EXERCISE BRIEF:
All lines with the word "turned" in the material below are required.

SUPPLIED DATA:
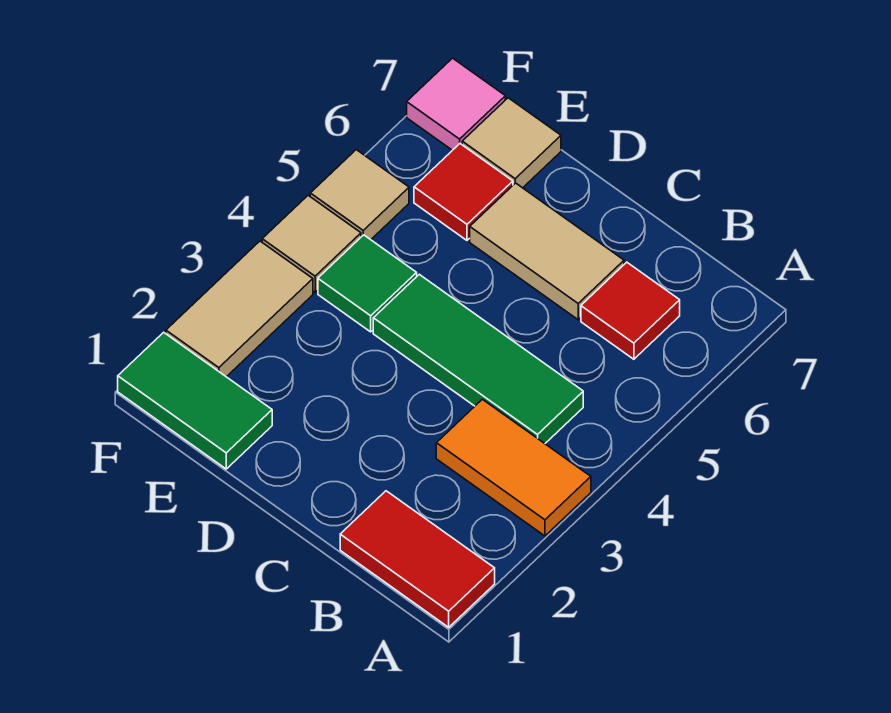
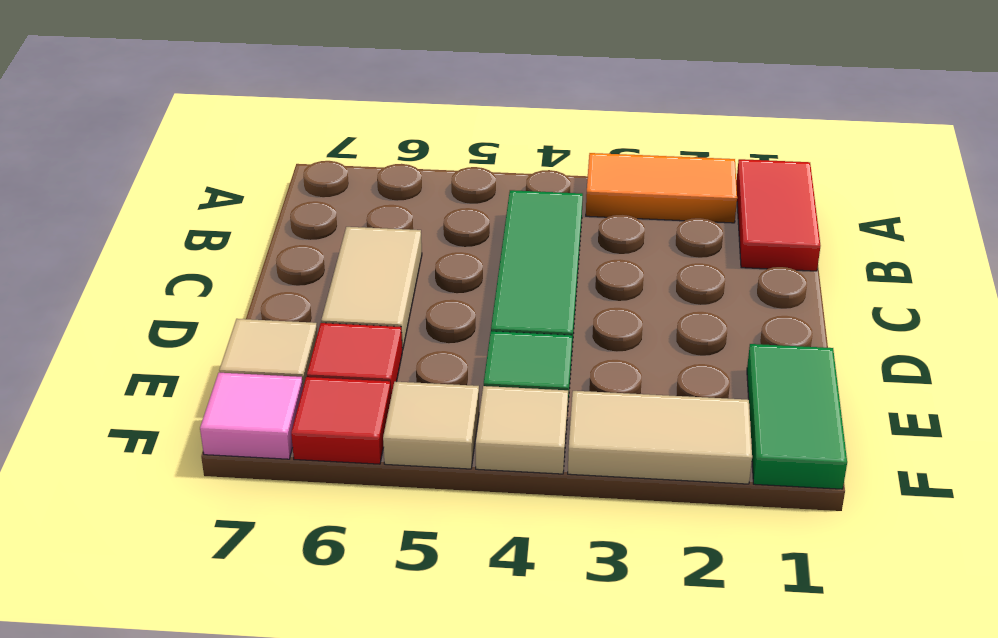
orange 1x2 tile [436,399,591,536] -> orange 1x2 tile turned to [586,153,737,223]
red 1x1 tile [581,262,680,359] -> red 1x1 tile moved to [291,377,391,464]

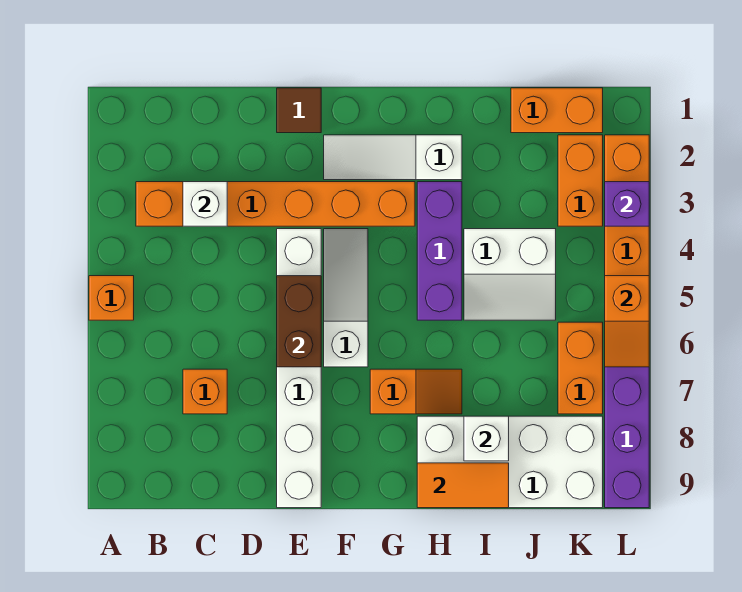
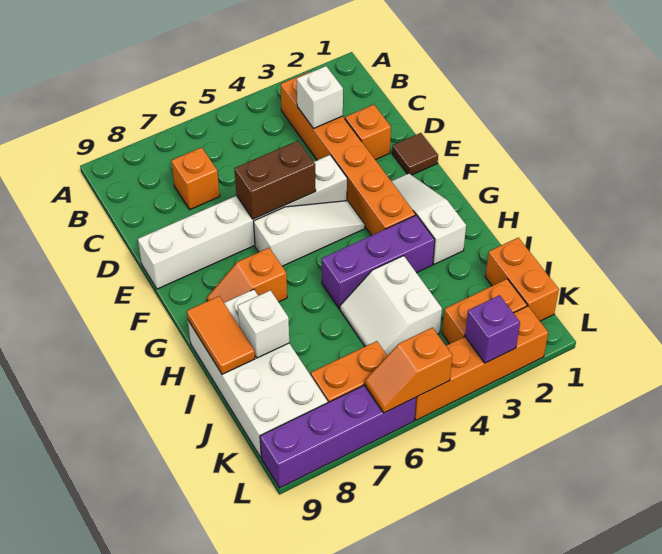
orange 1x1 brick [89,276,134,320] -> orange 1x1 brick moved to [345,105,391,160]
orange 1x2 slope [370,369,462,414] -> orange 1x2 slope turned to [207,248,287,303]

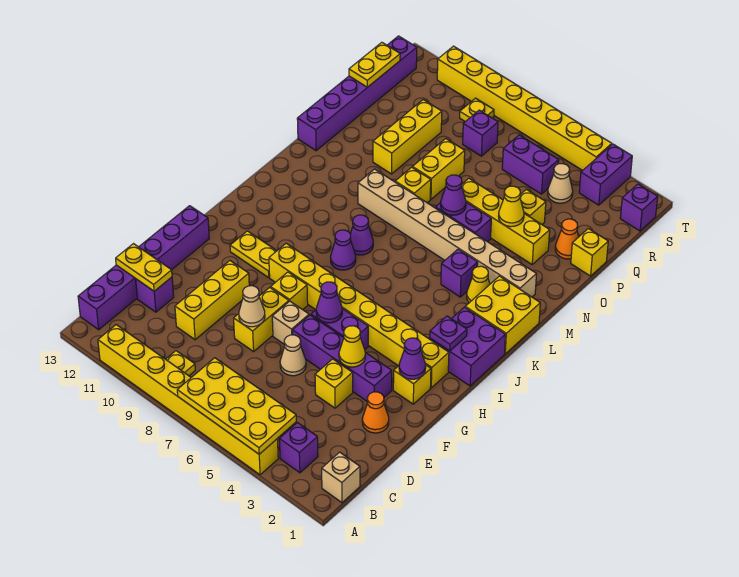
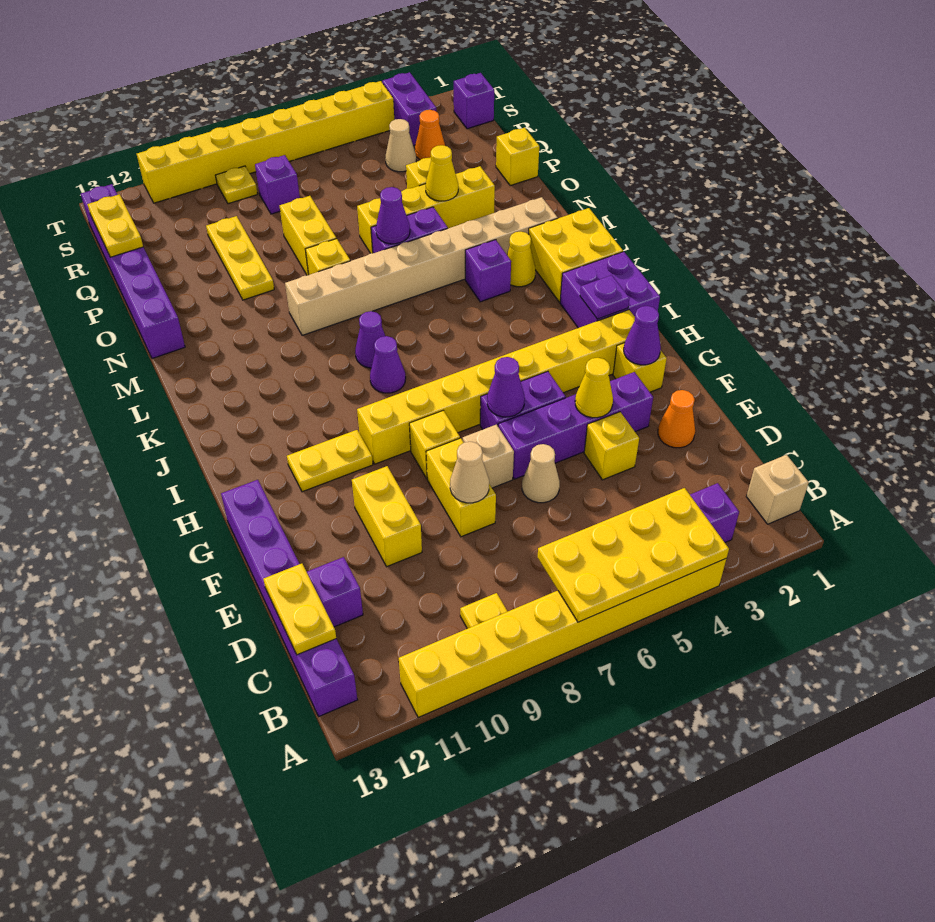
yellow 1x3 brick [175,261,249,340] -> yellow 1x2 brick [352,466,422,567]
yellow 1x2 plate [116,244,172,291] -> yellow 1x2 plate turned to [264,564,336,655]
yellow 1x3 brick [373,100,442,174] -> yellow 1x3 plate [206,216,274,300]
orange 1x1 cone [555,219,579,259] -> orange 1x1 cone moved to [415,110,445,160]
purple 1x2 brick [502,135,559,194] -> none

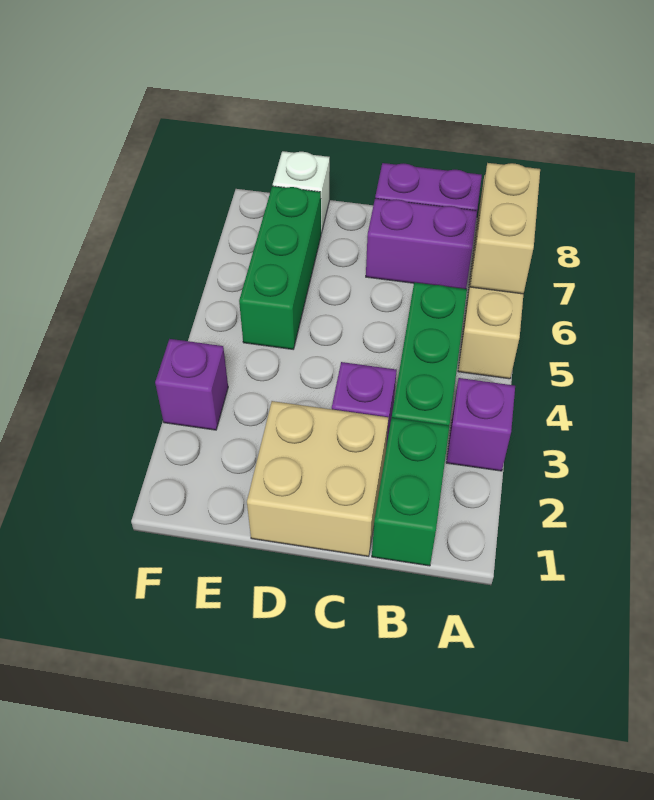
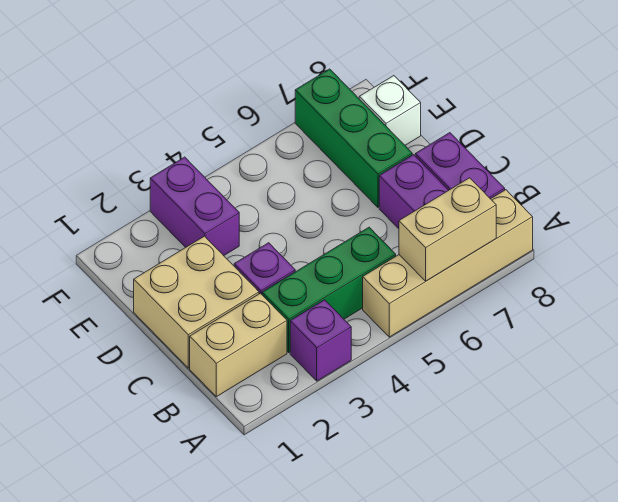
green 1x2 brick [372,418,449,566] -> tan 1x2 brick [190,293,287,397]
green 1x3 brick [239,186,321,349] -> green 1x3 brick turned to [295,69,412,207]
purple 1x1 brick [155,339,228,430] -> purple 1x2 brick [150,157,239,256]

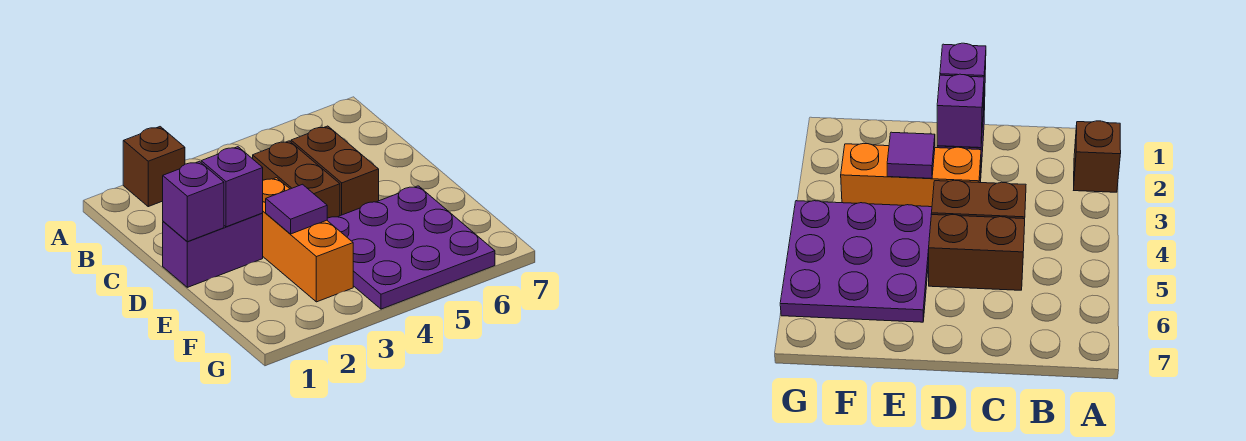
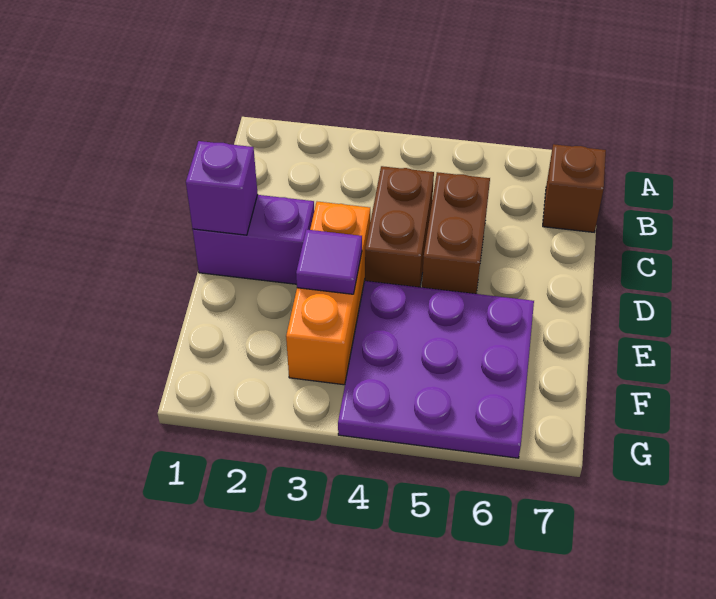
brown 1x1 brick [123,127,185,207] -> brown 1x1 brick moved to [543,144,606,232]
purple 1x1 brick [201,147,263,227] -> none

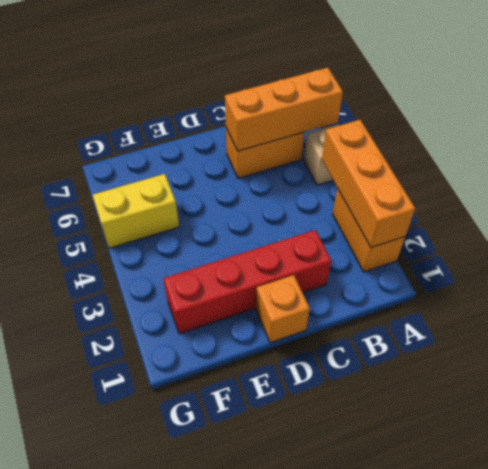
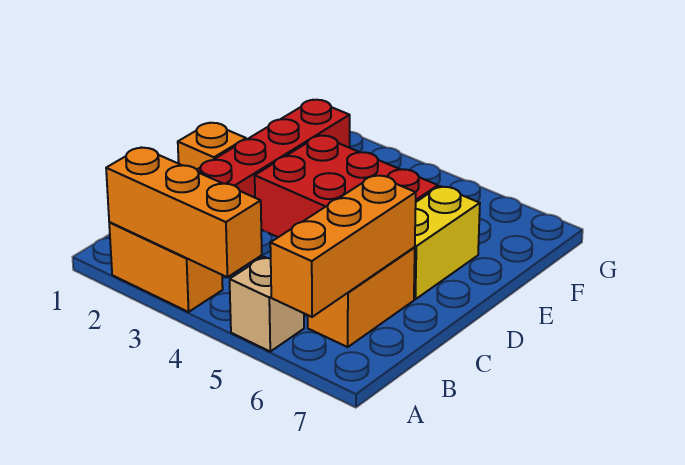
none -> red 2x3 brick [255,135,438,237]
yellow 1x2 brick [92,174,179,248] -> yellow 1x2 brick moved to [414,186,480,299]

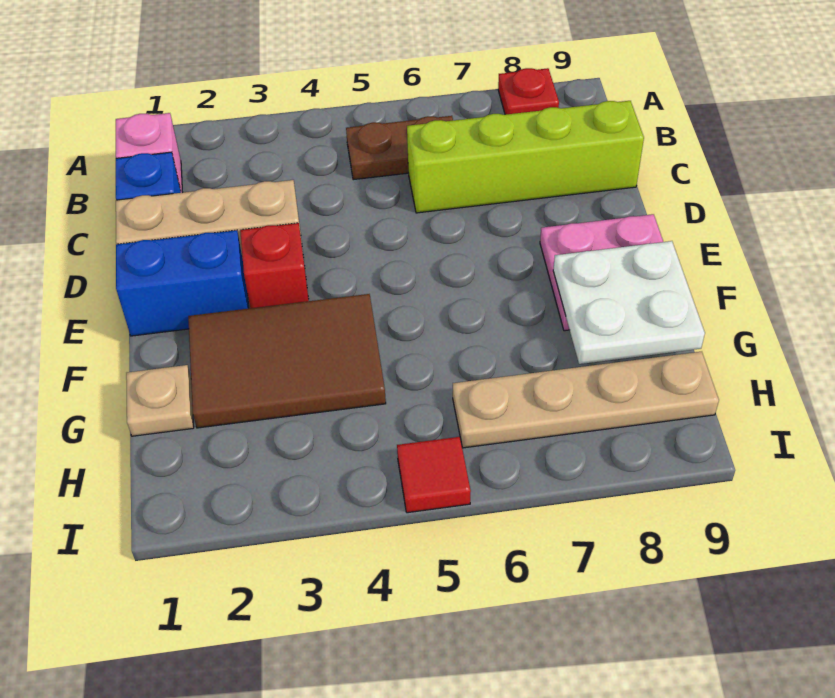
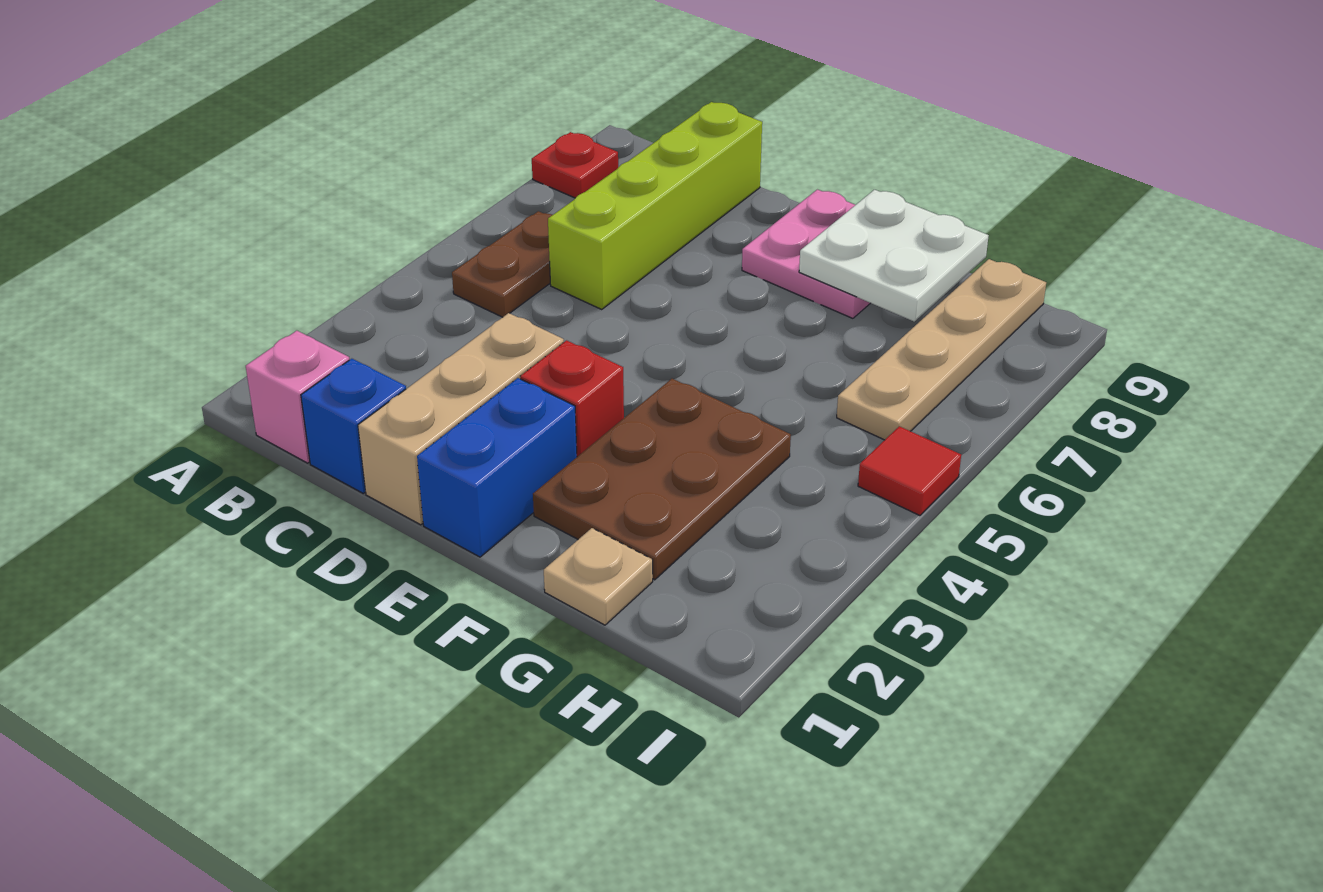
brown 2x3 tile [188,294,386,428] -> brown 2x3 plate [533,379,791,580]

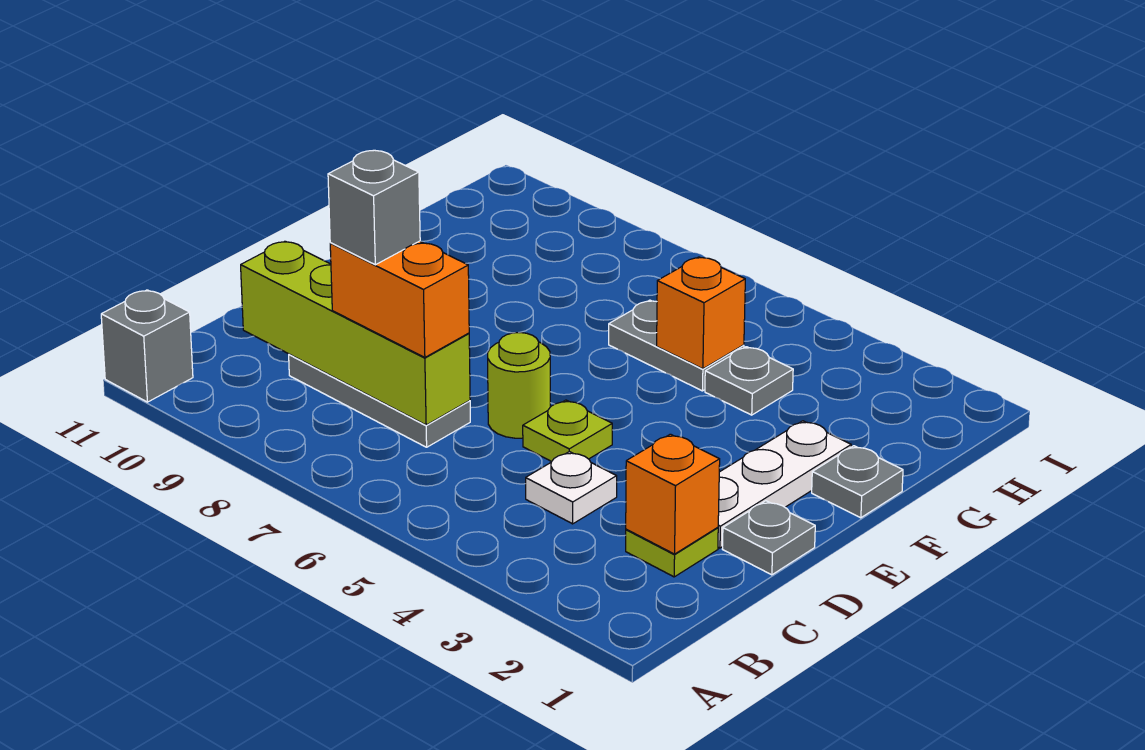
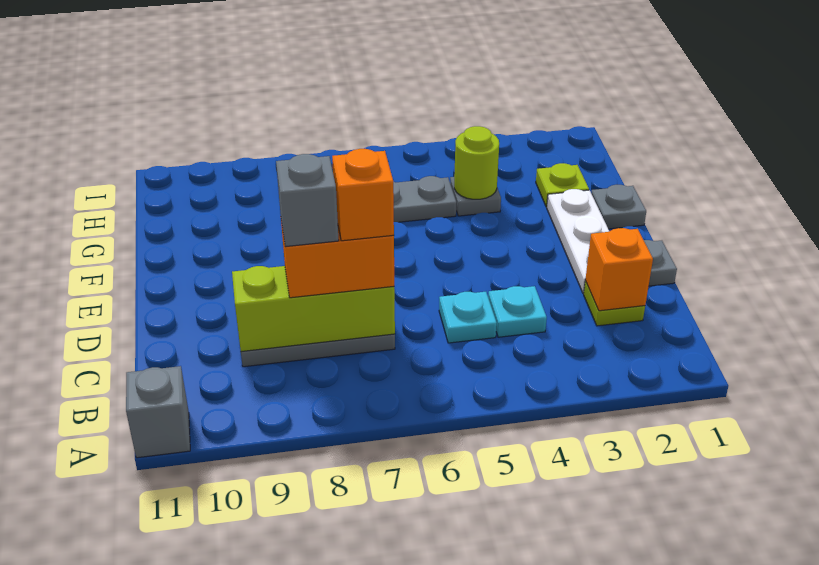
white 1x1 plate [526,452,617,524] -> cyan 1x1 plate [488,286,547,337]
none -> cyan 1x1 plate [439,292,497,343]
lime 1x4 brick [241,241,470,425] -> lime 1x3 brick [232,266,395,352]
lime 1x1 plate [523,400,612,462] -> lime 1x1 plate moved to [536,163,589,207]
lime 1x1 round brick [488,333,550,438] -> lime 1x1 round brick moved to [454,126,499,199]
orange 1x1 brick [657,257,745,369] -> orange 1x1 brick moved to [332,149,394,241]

TASK ANSWER:
orange 1x2 tile [436,399,591,536] -> orange 1x2 tile turned to [586,153,737,223]
orange 1x2 slope [370,369,462,414] -> orange 1x2 slope turned to [207,248,287,303]
yellow 1x2 plate [116,244,172,291] -> yellow 1x2 plate turned to [264,564,336,655]
green 1x3 brick [239,186,321,349] -> green 1x3 brick turned to [295,69,412,207]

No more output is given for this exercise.